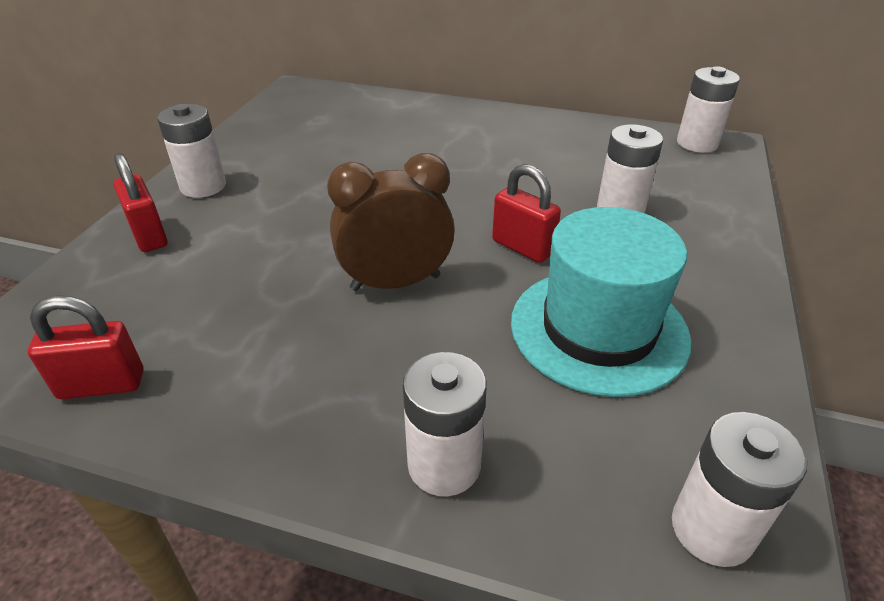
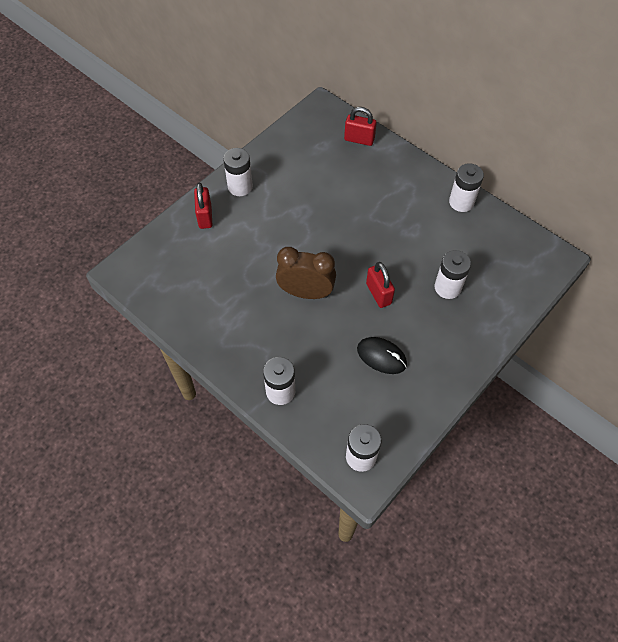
camera: 25 degrees right, 20 degrees up
(102, 385) = (168, 301): red padlock -> red padlock (359, 139)
(598, 329) = (381, 356): turquoise hat -> black mouse
(697, 143) = (538, 250): white battery -> white battery (461, 202)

● ● ●

Your answer should consist of the lines from the line with "(102, 385) = (168, 301): red" through the last line of the data, set down exactly, both included.

(102, 385) = (168, 301): red padlock -> red padlock (359, 139)
(598, 329) = (381, 356): turquoise hat -> black mouse
(697, 143) = (538, 250): white battery -> white battery (461, 202)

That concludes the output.